## Provided entries
┄┄┄┄┄┄┄┄┄┄
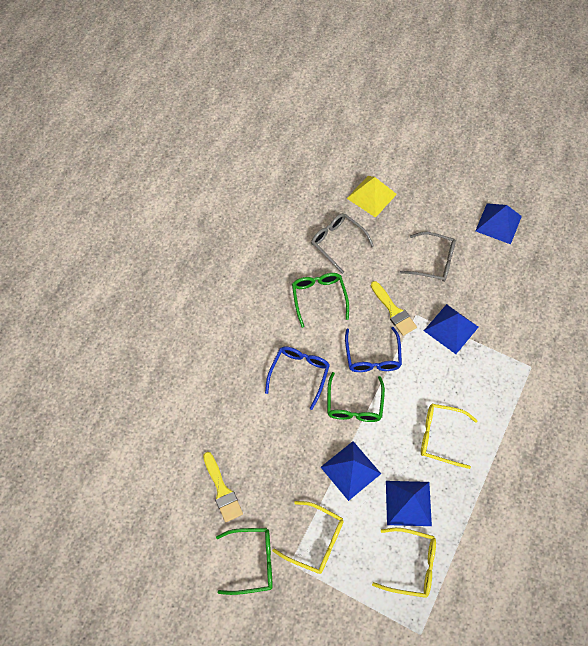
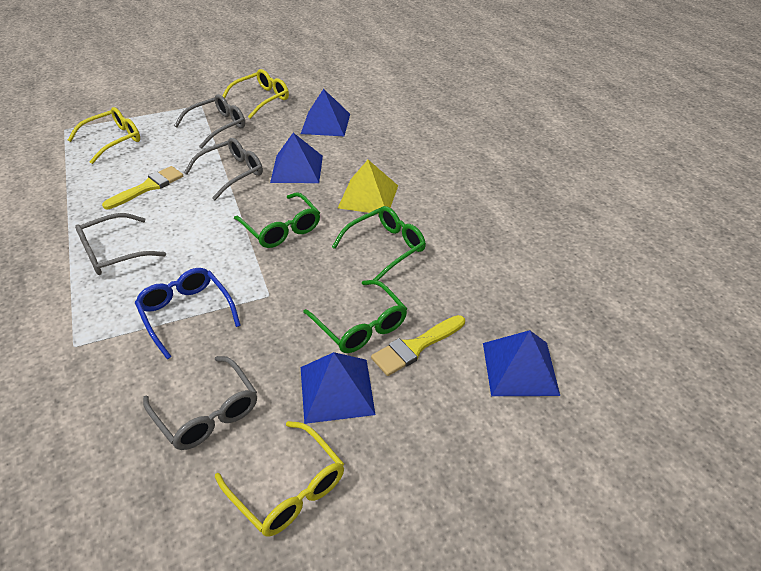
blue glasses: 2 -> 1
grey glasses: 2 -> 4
┄┄┄┄┄┄┄┄┄┄
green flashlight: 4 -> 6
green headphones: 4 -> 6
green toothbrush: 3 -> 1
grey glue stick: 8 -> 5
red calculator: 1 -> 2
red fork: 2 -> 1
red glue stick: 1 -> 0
┄┄┄┄┄┄┄┄┄┄
## What is needed
Could you repeat exactly the lines in the listing above from the one with "green flashlight: 4 -> 6" down to the one with "red glue stick: 1 -> 0"? Include both of those lines.

## Answer to this problem
green flashlight: 4 -> 6
green headphones: 4 -> 6
green toothbrush: 3 -> 1
grey glue stick: 8 -> 5
red calculator: 1 -> 2
red fork: 2 -> 1
red glue stick: 1 -> 0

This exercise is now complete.